Task statement -> Within the records below is a range that opens at the line with "brown line at" and closes at the line with "orange line at". Return that range word for word, both ends included, and only that range.

Data for the task ->
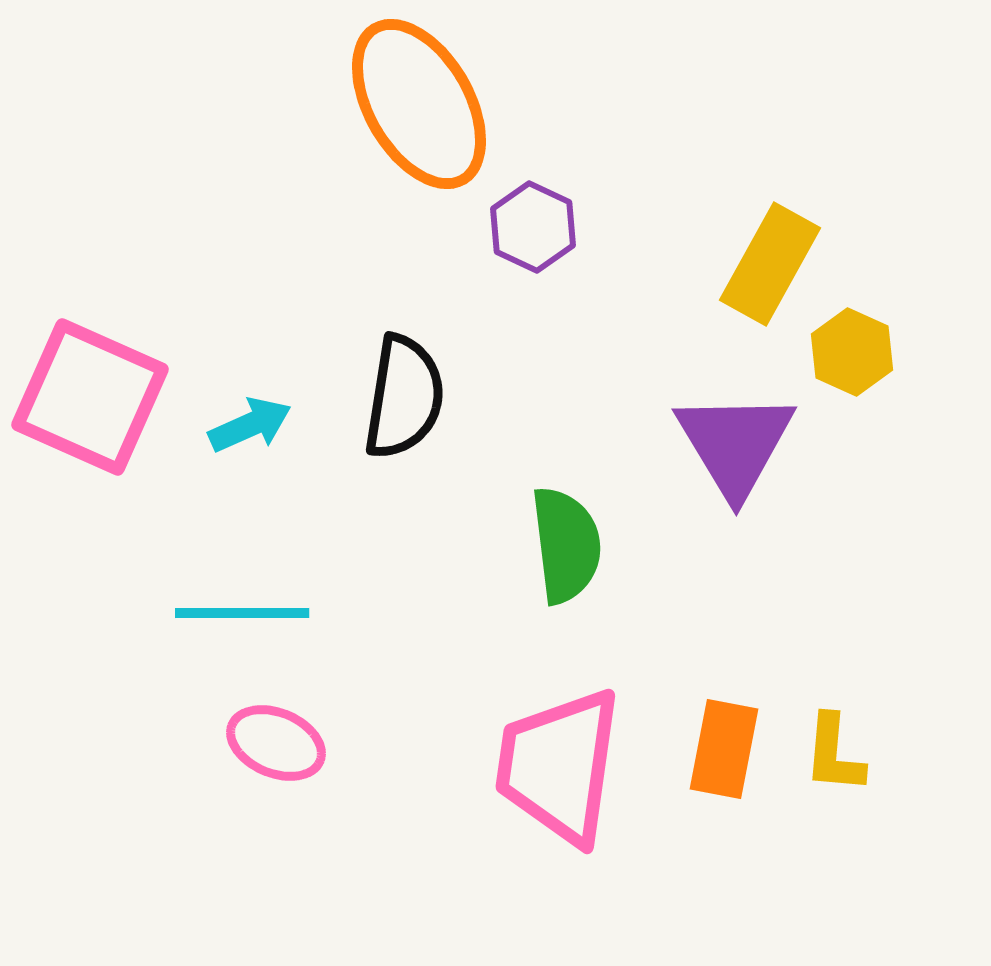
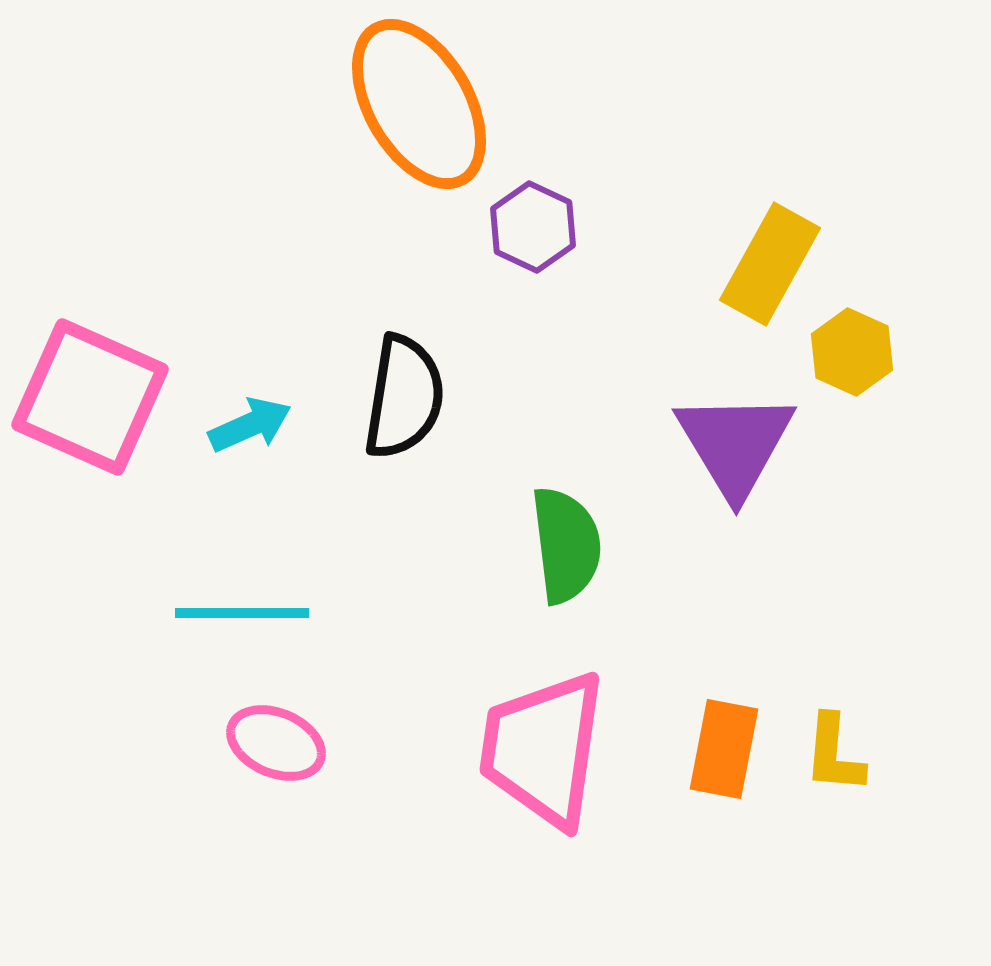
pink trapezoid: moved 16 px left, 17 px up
...
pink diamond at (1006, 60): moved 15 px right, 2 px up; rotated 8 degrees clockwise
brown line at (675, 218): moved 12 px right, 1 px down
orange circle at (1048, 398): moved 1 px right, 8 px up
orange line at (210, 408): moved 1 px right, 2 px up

Solved problem ->
brown line at (675, 218): moved 12 px right, 1 px down
orange circle at (1048, 398): moved 1 px right, 8 px up
orange line at (210, 408): moved 1 px right, 2 px up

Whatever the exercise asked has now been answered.